(Beginning of Information provided)

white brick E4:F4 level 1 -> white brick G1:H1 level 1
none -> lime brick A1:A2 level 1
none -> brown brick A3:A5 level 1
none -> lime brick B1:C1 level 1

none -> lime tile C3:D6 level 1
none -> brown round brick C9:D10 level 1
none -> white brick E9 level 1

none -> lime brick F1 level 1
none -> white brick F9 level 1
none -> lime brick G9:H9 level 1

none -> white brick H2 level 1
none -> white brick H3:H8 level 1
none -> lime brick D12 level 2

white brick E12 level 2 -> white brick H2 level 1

(End of Information provided)

Reply with the lines from the one that contains "none -> lime tile C3:D6 level 1" through the last line of the material above, copied exactly and nothing else.

none -> lime tile C3:D6 level 1
none -> brown round brick C9:D10 level 1
none -> white brick E9 level 1

none -> lime brick F1 level 1
none -> white brick F9 level 1
none -> lime brick G9:H9 level 1

none -> white brick H2 level 1
none -> white brick H3:H8 level 1
none -> lime brick D12 level 2

white brick E12 level 2 -> white brick H2 level 1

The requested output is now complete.